— TASK OBJECTIVE —
Please gather every line in the items below that contains the string "mute". Case counts, so uppercase and lowercase letters must match.

— DATA SUPPLIED —
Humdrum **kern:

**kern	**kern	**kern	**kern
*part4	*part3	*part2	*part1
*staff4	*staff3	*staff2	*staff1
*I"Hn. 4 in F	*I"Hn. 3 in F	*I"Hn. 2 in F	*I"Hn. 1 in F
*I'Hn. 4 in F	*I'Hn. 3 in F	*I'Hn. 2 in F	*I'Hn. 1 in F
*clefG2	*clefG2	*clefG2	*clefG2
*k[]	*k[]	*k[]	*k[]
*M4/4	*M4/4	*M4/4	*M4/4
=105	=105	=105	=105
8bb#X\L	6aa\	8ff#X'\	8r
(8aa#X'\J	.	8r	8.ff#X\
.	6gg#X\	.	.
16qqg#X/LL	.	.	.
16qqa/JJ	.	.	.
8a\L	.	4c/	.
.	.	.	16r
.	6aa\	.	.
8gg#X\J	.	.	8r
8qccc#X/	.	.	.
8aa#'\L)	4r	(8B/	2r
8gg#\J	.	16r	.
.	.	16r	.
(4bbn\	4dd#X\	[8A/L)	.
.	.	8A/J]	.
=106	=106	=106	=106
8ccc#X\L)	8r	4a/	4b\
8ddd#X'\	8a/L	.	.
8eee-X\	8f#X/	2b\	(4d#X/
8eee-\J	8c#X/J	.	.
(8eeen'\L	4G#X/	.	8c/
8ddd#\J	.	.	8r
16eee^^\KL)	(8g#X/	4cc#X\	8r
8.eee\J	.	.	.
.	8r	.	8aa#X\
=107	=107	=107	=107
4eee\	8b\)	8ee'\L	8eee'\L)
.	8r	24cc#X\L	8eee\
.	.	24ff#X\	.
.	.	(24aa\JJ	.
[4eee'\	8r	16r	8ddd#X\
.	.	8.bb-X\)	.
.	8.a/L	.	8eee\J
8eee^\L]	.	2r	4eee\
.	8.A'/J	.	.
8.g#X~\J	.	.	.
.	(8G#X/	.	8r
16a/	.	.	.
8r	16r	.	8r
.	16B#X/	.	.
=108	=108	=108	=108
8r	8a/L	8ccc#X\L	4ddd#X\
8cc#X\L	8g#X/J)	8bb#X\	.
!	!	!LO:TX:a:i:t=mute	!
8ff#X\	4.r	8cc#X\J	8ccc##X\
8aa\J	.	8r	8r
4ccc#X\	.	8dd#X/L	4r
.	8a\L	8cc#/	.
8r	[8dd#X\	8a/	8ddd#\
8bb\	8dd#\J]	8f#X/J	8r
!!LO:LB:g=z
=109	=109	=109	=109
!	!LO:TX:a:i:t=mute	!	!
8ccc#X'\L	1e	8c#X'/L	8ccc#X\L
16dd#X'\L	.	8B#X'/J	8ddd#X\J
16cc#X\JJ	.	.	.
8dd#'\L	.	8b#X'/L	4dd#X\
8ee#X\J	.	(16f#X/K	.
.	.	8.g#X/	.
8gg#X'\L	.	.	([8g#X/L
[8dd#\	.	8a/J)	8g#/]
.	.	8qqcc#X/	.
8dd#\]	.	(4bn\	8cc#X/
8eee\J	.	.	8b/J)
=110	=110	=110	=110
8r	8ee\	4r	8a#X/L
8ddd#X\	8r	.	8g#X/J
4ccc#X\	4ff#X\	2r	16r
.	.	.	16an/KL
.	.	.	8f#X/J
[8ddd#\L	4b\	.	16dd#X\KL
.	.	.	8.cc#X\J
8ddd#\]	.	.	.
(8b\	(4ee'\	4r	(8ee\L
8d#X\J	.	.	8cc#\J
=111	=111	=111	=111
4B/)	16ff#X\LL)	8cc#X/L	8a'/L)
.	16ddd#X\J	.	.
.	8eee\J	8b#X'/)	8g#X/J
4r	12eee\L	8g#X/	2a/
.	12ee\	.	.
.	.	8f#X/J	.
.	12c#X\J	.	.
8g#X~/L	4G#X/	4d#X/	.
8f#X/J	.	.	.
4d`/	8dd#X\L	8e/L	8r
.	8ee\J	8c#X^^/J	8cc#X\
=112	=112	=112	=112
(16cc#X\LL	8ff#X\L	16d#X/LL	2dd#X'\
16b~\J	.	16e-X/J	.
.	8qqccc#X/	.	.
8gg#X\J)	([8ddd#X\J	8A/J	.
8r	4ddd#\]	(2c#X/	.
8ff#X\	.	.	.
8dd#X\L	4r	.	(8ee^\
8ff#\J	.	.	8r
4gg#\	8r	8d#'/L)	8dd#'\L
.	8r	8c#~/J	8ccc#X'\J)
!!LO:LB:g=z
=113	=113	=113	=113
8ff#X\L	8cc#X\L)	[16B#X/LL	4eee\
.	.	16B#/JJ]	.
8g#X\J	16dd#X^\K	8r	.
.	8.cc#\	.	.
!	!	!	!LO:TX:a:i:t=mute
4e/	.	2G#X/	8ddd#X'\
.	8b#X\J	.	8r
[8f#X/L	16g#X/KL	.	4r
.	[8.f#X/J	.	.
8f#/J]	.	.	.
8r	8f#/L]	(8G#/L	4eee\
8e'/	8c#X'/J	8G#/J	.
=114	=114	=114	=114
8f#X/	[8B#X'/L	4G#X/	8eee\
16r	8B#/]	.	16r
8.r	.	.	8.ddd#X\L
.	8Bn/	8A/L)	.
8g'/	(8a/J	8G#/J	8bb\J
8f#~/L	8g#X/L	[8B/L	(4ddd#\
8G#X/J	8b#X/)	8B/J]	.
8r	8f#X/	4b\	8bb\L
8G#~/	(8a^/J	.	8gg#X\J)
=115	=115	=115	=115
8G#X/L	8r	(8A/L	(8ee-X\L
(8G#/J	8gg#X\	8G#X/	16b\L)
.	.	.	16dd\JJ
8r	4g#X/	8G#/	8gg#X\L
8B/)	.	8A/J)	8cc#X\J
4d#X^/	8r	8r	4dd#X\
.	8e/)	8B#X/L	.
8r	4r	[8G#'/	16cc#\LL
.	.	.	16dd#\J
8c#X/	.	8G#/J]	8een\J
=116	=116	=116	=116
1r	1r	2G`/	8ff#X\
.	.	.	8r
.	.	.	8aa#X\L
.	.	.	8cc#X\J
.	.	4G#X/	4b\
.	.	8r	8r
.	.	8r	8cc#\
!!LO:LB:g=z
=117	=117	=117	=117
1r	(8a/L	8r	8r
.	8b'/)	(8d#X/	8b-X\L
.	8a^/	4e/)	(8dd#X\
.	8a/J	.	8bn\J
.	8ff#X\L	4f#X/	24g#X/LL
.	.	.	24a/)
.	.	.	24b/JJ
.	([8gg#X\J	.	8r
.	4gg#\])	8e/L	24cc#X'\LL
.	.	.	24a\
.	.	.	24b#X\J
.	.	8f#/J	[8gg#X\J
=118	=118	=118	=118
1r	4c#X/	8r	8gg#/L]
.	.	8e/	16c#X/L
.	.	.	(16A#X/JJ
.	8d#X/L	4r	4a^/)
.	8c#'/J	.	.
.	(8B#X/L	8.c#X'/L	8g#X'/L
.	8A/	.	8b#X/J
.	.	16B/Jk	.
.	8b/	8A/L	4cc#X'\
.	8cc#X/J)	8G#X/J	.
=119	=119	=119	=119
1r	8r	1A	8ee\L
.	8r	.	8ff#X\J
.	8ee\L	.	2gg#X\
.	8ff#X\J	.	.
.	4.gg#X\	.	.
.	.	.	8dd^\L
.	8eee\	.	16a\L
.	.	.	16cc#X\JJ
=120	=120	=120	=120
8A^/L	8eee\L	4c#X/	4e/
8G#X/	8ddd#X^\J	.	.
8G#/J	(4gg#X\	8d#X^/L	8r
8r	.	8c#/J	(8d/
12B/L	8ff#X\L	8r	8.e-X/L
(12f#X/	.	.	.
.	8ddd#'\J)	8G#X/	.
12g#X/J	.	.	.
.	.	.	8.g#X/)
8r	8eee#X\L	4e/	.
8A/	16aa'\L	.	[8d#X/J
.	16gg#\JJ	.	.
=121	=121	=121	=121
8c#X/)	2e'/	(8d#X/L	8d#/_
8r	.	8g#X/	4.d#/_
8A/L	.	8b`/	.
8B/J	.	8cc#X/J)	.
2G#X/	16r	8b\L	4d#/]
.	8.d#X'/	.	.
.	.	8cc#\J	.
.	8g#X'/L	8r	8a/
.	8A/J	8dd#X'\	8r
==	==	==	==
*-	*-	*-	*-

— OUTPUT FOR THIS TASK —
!	!	!LO:TX:a:i:t=mute	!
!	!LO:TX:a:i:t=mute	!	!
!	!	!	!LO:TX:a:i:t=mute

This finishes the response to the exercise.